# Instructions to follow:
For every line in the records below that holds "pink", make a copy.

# Dataset content:

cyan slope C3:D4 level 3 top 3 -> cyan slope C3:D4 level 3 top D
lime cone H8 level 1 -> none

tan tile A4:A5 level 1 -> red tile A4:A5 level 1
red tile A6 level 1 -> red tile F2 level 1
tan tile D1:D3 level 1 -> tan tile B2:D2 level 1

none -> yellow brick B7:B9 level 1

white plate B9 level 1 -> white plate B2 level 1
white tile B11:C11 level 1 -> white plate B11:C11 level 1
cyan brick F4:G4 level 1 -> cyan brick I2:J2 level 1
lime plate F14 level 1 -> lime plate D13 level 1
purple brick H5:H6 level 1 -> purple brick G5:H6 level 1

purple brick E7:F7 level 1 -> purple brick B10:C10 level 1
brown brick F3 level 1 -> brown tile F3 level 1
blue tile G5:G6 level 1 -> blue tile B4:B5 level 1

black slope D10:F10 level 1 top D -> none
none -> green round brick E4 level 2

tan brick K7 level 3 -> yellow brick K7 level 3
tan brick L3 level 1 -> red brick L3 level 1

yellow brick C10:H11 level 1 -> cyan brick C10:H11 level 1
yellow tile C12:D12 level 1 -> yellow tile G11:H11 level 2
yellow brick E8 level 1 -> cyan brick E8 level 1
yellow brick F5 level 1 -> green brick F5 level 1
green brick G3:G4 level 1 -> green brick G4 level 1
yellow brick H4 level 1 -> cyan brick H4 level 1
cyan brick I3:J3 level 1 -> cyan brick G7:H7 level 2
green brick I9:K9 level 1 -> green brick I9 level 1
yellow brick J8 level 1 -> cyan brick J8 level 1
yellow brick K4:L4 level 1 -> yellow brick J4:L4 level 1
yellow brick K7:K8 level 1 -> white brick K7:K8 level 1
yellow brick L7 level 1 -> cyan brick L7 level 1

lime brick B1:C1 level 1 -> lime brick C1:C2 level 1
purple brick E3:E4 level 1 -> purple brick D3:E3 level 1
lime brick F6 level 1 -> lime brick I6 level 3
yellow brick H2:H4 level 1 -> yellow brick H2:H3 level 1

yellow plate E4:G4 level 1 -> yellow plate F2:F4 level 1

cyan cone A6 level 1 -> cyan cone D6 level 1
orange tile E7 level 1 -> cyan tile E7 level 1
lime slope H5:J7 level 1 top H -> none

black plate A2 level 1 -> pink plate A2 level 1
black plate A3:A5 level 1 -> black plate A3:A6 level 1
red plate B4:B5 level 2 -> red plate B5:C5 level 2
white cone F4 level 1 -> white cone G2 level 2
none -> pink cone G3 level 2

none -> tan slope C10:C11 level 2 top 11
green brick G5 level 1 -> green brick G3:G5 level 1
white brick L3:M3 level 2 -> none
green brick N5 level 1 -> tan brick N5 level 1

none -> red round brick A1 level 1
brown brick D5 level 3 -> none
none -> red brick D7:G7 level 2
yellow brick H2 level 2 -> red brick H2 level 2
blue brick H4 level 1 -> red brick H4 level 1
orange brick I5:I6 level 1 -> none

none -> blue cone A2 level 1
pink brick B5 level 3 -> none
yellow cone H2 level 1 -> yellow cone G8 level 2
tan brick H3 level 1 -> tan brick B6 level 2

# Expected output:
black plate A2 level 1 -> pink plate A2 level 1
none -> pink cone G3 level 2
pink brick B5 level 3 -> none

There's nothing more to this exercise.